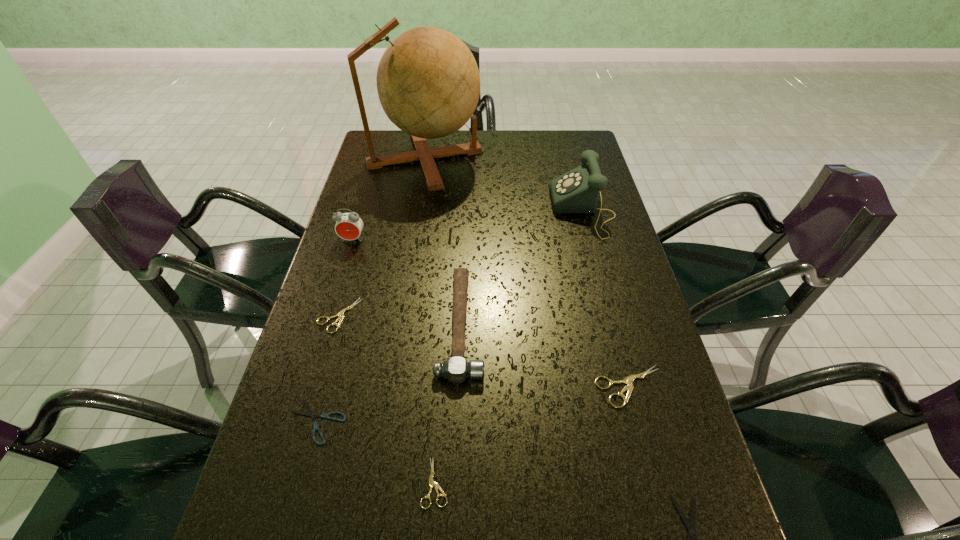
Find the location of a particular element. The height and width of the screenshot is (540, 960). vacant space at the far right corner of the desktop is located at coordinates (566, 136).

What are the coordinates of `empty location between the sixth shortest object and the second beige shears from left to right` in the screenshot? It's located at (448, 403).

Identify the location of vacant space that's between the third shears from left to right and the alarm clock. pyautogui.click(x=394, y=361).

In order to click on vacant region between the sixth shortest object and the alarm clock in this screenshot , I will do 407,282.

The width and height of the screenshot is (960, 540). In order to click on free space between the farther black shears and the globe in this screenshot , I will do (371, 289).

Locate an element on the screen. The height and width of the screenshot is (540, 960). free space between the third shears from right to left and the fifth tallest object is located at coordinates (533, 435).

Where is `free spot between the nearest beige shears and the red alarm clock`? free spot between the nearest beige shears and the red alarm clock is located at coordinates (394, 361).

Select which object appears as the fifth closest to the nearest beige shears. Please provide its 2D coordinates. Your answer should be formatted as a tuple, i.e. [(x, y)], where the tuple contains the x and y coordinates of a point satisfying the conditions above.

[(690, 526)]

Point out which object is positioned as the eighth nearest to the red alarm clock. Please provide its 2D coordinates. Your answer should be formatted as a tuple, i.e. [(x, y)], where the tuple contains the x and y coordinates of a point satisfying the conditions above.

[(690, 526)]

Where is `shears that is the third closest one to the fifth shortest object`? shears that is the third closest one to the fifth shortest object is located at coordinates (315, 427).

☆ ☆ ☆

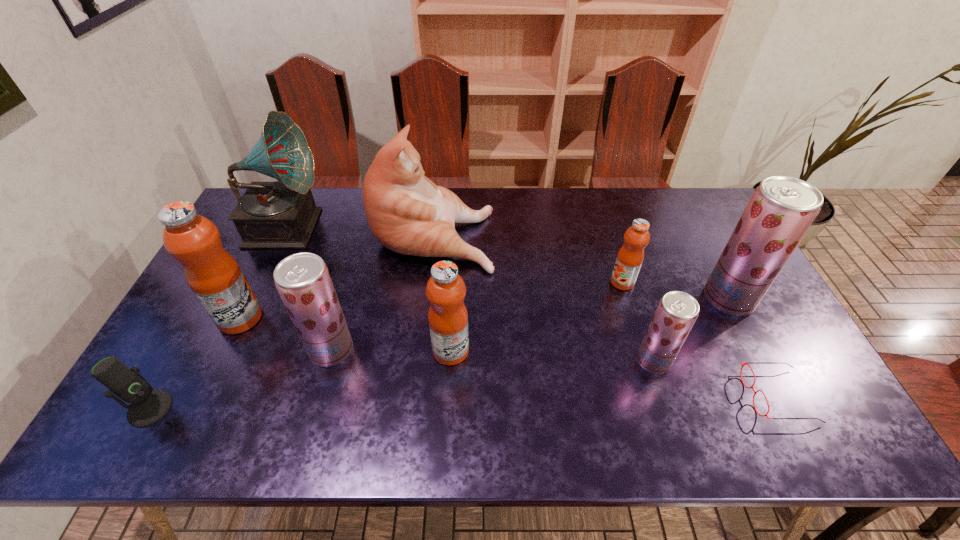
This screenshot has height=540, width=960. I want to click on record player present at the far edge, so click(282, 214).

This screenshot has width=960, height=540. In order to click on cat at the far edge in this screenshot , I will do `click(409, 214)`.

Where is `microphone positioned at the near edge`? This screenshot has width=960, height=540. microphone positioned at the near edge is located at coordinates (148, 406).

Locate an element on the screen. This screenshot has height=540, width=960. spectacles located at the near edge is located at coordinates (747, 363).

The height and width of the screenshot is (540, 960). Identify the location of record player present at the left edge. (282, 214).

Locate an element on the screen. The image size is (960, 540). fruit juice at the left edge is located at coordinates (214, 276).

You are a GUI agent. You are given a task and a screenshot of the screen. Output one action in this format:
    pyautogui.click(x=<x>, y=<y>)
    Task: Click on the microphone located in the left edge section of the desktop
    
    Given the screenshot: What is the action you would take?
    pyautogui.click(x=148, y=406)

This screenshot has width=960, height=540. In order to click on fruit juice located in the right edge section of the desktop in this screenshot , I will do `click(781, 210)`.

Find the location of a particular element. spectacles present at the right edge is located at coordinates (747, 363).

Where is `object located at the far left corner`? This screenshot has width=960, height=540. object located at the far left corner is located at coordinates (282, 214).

☆ ☆ ☆

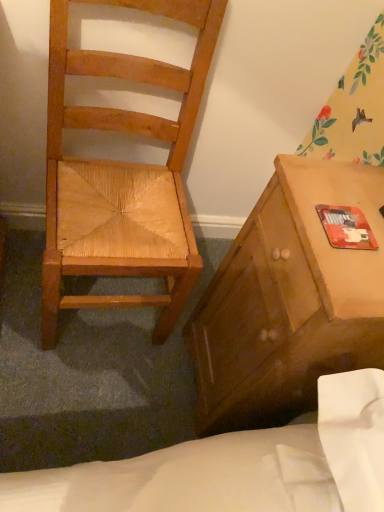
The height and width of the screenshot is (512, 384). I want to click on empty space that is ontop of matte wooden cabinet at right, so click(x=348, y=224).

☆ ☆ ☆

## WORK REQUIRED
Set down word for word the part of the items above that opens with the line containing "You are a GUI" and closes with the line containing "Find the location of a particular element. spectacles", including both of those lines.

## EXERCISE OUTPUT
You are a GUI agent. You are given a task and a screenshot of the screen. Output one action in this format:
    pyautogui.click(x=<x>, y=<y>)
    Task: Click on the microphone located in the left edge section of the desktop
    
    Given the screenshot: What is the action you would take?
    pyautogui.click(x=148, y=406)

This screenshot has width=960, height=540. In order to click on fruit juice located in the right edge section of the desktop in this screenshot , I will do `click(781, 210)`.

Find the location of a particular element. spectacles present at the right edge is located at coordinates (747, 363).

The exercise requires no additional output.